(Records shown Opens)
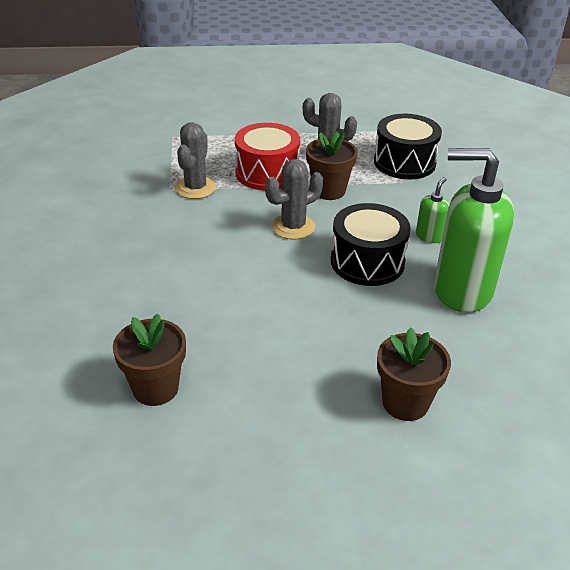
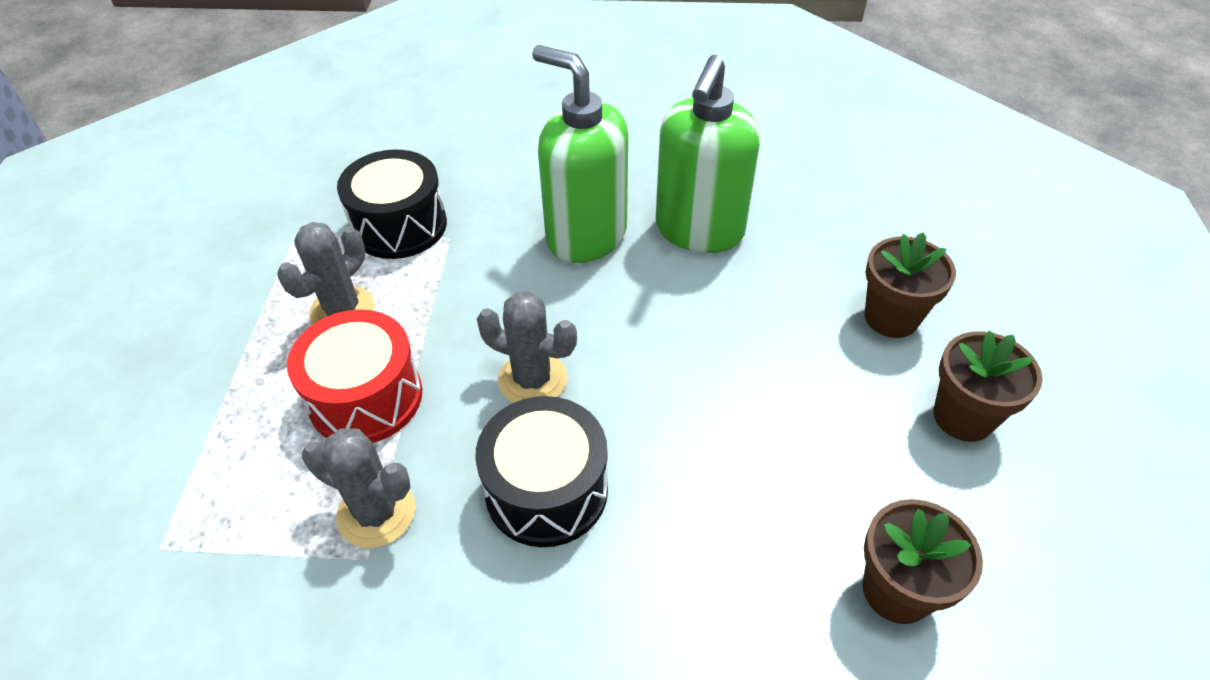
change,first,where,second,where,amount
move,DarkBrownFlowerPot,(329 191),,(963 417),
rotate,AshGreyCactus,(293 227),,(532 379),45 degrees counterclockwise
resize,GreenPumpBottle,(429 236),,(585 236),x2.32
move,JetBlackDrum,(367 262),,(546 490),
(Records shown Closes)
Repeat the data above word for word, without pictures.

*Response area:*
change,first,where,second,where,amount
move,DarkBrownFlowerPot,(329 191),,(963 417),
rotate,AshGreyCactus,(293 227),,(532 379),45 degrees counterclockwise
resize,GreenPumpBottle,(429 236),,(585 236),x2.32
move,JetBlackDrum,(367 262),,(546 490),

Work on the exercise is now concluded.